*** TASK DATA ***

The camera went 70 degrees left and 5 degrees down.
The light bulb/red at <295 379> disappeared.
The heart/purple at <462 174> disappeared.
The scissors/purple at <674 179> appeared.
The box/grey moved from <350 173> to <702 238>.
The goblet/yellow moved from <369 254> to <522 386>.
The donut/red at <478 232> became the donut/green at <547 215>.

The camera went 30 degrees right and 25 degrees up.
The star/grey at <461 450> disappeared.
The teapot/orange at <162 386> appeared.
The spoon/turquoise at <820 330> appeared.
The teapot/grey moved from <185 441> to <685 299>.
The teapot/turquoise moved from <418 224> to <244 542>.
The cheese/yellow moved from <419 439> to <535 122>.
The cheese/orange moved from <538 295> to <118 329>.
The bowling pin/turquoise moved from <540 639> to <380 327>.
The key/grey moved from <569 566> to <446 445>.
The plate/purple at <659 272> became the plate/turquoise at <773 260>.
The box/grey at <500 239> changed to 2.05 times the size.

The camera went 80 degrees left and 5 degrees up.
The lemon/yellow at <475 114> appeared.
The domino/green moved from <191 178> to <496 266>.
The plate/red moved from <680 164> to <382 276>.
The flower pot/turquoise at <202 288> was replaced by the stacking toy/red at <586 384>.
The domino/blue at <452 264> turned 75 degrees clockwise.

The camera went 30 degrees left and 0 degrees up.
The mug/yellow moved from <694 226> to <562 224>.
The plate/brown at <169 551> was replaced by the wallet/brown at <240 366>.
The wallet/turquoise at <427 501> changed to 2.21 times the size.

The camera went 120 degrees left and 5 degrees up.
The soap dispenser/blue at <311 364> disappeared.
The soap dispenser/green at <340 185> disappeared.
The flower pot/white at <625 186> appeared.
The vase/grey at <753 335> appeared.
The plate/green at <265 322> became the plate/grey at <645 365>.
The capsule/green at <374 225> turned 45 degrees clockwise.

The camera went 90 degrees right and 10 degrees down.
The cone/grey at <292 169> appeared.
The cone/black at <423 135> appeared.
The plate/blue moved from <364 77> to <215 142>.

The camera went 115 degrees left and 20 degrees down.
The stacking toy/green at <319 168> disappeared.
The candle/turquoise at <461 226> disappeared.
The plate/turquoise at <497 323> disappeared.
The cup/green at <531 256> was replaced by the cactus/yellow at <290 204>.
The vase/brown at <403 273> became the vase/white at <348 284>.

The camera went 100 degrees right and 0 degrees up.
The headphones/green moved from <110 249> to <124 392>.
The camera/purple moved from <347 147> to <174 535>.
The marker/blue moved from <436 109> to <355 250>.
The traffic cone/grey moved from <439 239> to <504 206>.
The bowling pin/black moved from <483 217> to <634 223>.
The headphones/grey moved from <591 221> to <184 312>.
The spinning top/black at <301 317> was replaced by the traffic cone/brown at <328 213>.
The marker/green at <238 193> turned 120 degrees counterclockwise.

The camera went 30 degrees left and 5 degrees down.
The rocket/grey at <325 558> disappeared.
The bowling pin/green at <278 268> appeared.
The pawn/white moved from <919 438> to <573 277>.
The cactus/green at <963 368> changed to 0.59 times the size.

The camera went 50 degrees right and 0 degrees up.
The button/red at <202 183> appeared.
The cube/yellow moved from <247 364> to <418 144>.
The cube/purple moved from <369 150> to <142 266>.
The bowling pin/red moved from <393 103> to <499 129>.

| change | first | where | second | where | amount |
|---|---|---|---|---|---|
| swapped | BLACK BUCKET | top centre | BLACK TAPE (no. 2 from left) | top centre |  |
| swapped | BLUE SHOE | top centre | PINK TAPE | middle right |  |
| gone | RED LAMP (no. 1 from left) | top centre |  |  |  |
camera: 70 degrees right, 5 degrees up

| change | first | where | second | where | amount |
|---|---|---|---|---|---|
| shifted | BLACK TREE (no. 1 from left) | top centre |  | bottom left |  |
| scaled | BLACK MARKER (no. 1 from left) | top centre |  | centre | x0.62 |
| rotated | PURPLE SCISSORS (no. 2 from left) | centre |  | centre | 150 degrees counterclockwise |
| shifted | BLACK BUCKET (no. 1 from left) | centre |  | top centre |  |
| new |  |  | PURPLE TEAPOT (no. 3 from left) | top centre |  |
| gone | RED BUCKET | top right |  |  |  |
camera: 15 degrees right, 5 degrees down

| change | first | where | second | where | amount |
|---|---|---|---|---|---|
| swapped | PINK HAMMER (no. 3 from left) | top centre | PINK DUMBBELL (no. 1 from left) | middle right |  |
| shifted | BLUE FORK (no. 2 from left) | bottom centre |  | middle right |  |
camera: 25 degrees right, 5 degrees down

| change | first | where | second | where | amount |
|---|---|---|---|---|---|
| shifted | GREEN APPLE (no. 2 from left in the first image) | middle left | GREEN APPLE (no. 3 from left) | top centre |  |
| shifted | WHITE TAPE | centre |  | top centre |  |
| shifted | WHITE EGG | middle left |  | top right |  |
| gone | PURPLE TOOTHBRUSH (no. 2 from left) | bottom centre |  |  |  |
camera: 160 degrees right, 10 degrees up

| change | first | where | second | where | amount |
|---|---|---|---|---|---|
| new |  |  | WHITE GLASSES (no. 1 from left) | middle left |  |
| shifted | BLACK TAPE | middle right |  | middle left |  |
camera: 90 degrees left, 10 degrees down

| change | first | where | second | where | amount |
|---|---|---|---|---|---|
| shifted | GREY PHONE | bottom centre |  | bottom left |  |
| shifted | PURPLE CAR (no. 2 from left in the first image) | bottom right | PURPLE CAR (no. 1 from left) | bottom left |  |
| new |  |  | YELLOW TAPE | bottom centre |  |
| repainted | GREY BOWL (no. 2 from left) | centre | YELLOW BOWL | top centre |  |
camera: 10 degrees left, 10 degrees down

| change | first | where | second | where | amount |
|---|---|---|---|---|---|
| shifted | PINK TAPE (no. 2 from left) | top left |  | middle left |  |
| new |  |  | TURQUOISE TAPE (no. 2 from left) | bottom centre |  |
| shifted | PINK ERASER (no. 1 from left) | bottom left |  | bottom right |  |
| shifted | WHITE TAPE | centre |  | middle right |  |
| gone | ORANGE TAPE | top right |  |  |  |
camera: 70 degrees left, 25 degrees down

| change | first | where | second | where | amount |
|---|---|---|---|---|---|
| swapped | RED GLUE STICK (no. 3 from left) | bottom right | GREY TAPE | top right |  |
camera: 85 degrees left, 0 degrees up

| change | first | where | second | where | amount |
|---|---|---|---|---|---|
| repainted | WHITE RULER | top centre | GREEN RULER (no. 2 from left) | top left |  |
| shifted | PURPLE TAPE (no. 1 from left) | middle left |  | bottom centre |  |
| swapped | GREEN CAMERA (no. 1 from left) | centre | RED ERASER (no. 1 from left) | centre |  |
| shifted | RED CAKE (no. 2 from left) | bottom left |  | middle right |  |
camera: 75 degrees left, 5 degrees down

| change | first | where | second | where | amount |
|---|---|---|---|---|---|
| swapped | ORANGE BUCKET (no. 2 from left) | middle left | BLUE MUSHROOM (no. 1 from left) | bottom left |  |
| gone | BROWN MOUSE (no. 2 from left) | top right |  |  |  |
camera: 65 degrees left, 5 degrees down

*** End of TASK DATA ***

* **ASSIGNMENT**:
Only the lines above from the one with "The scissors/purple at <674 179> appeared." up to and including the one with "The lemon/yellow at <475 114> appeared." should be repeated, exactly as written.

* **RESPONSE AREA**:
The scissors/purple at <674 179> appeared.
The box/grey moved from <350 173> to <702 238>.
The goblet/yellow moved from <369 254> to <522 386>.
The donut/red at <478 232> became the donut/green at <547 215>.

The camera went 30 degrees right and 25 degrees up.
The star/grey at <461 450> disappeared.
The teapot/orange at <162 386> appeared.
The spoon/turquoise at <820 330> appeared.
The teapot/grey moved from <185 441> to <685 299>.
The teapot/turquoise moved from <418 224> to <244 542>.
The cheese/yellow moved from <419 439> to <535 122>.
The cheese/orange moved from <538 295> to <118 329>.
The bowling pin/turquoise moved from <540 639> to <380 327>.
The key/grey moved from <569 566> to <446 445>.
The plate/purple at <659 272> became the plate/turquoise at <773 260>.
The box/grey at <500 239> changed to 2.05 times the size.

The camera went 80 degrees left and 5 degrees up.
The lemon/yellow at <475 114> appeared.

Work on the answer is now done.